>>>

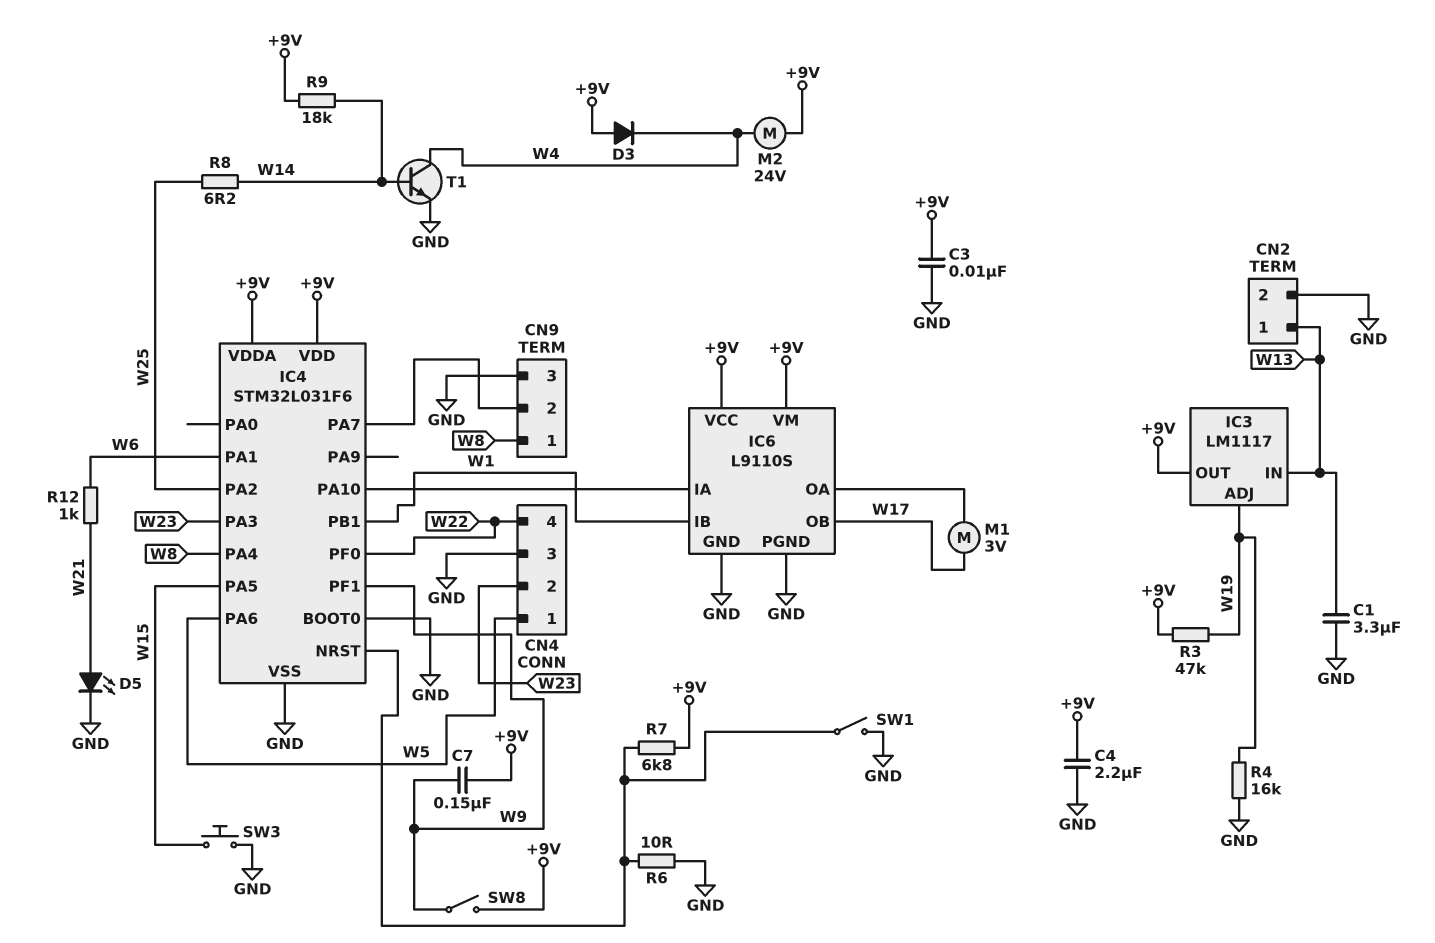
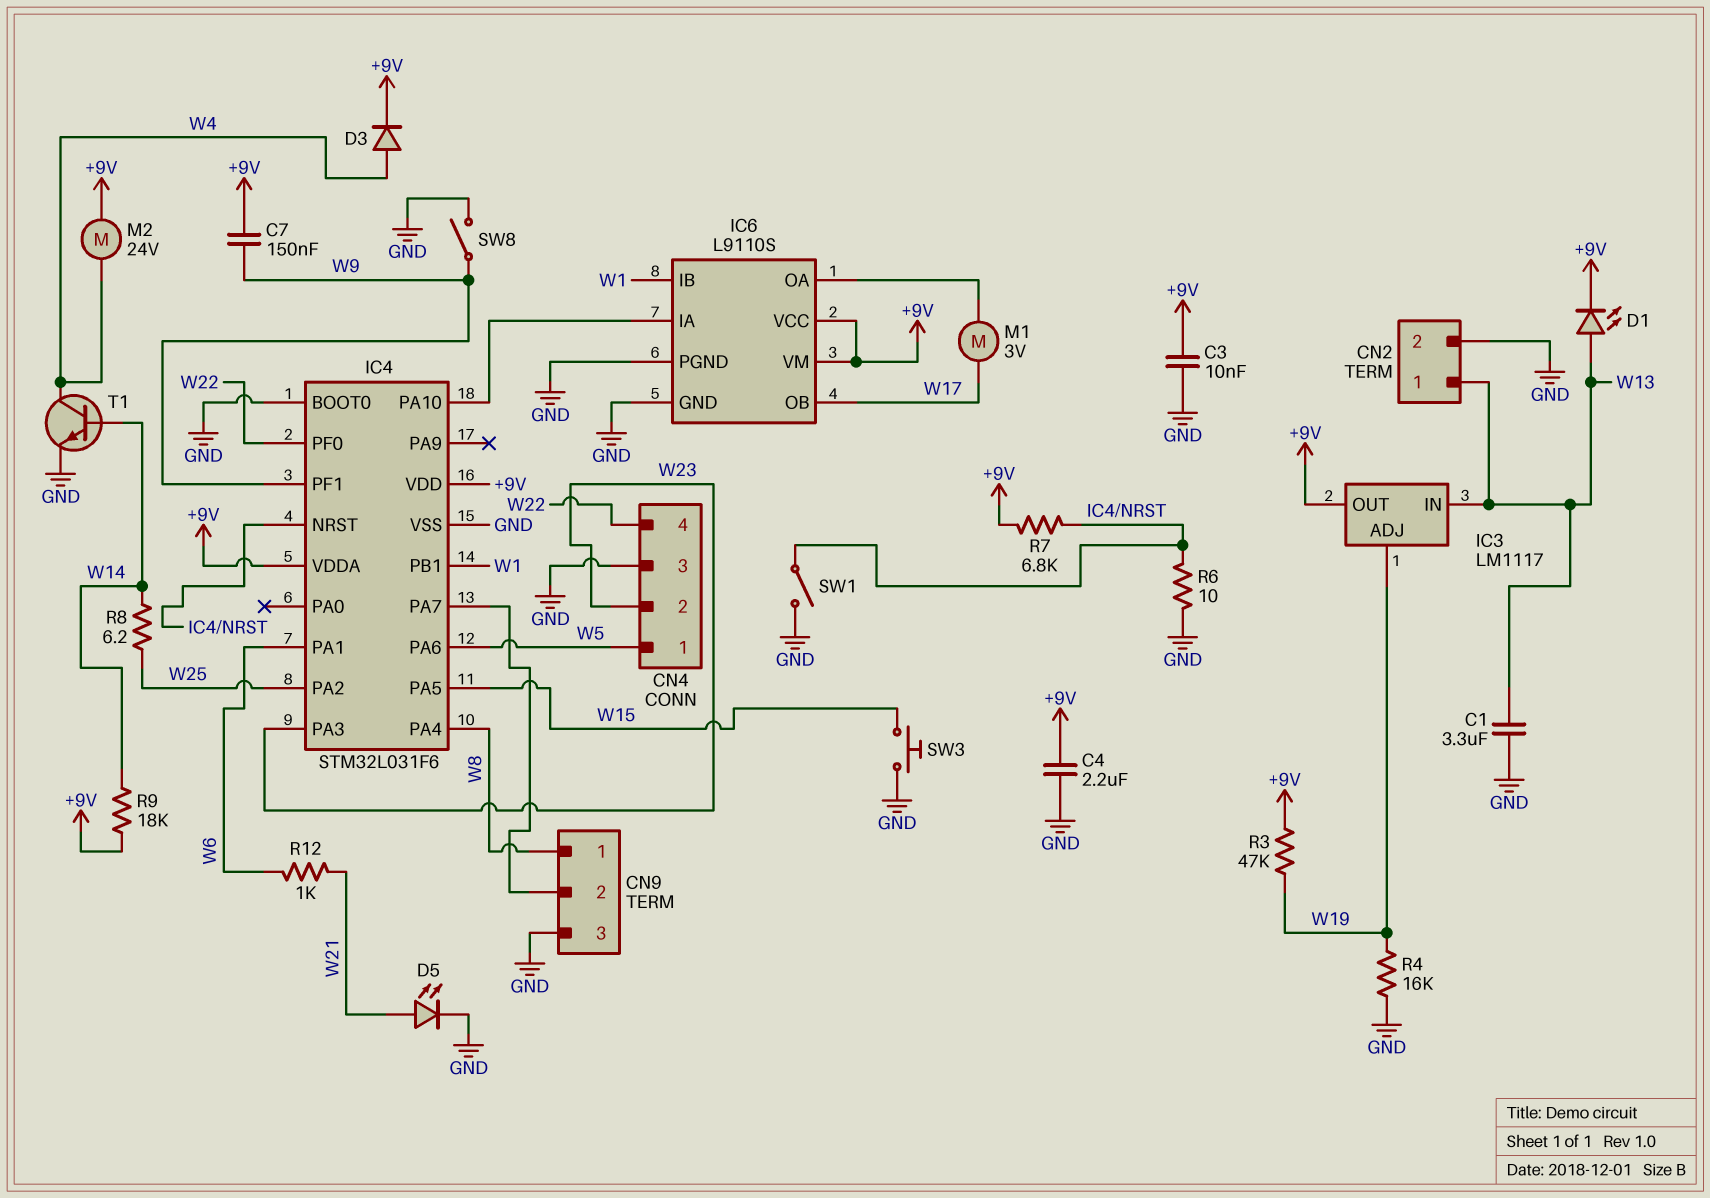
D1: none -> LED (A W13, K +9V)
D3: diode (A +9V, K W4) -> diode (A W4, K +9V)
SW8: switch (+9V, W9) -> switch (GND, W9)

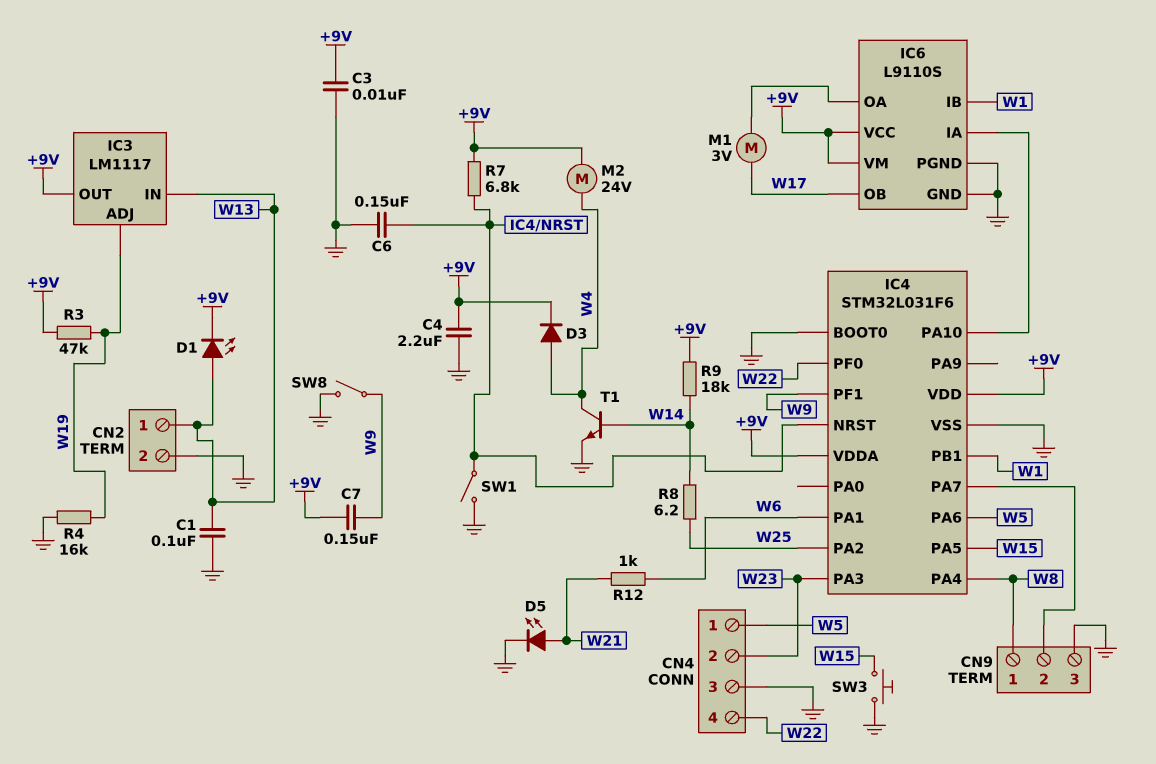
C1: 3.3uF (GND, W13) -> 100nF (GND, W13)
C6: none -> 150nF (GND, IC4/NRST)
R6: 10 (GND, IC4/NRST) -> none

<<<
>>>

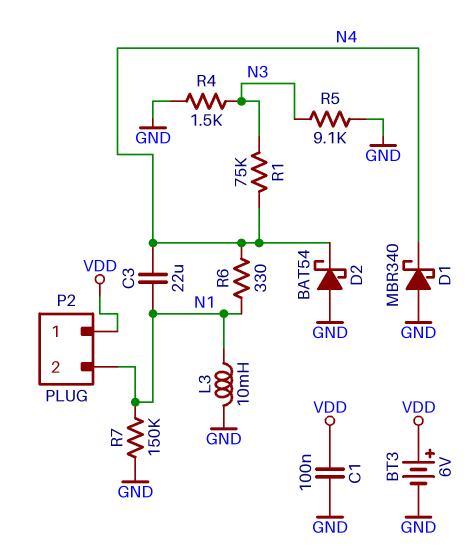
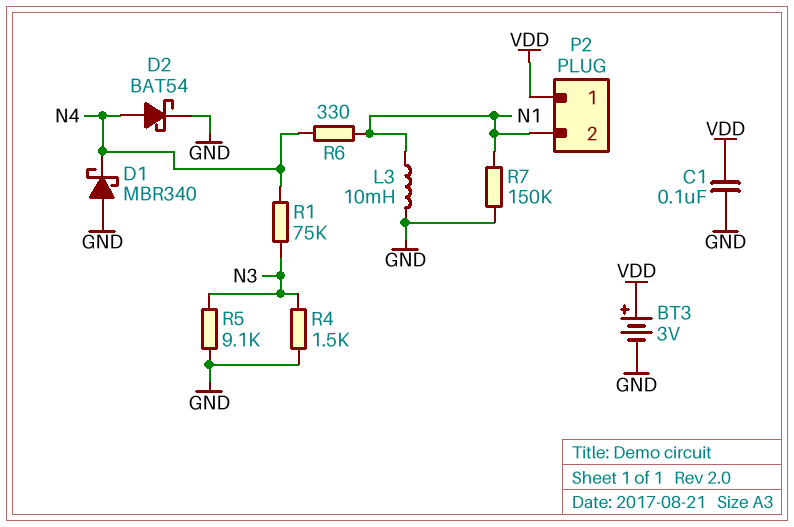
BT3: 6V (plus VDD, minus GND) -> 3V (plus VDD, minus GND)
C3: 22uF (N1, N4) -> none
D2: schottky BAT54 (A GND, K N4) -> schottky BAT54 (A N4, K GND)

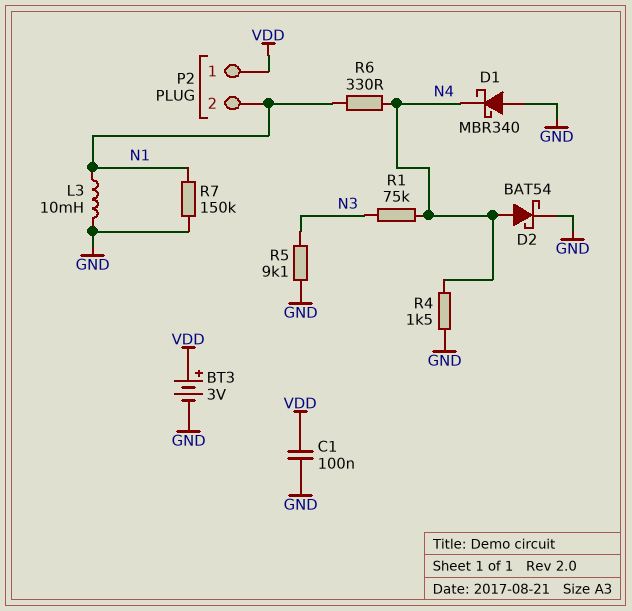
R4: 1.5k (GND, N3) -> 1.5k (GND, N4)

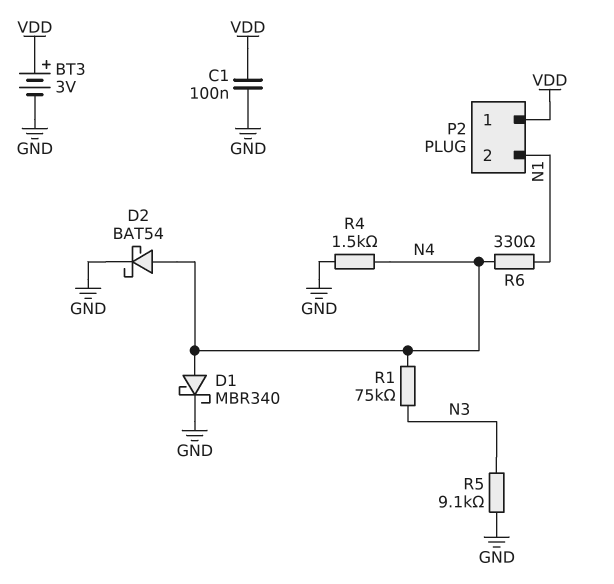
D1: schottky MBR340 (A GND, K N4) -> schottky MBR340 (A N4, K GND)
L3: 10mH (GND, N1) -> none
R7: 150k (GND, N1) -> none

<<<

▶ Requirement
In the records above, find the line with "R4: 1.5k (GND, N3) -> 1.5k (GND, N4)" and the line with "R7: 150k (GND, N1) -> none", then restate word for word only those two lines and all lines between, omitting pictures.

▶ Finished exercise
R4: 1.5k (GND, N3) -> 1.5k (GND, N4)

D1: schottky MBR340 (A GND, K N4) -> schottky MBR340 (A N4, K GND)
L3: 10mH (GND, N1) -> none
R7: 150k (GND, N1) -> none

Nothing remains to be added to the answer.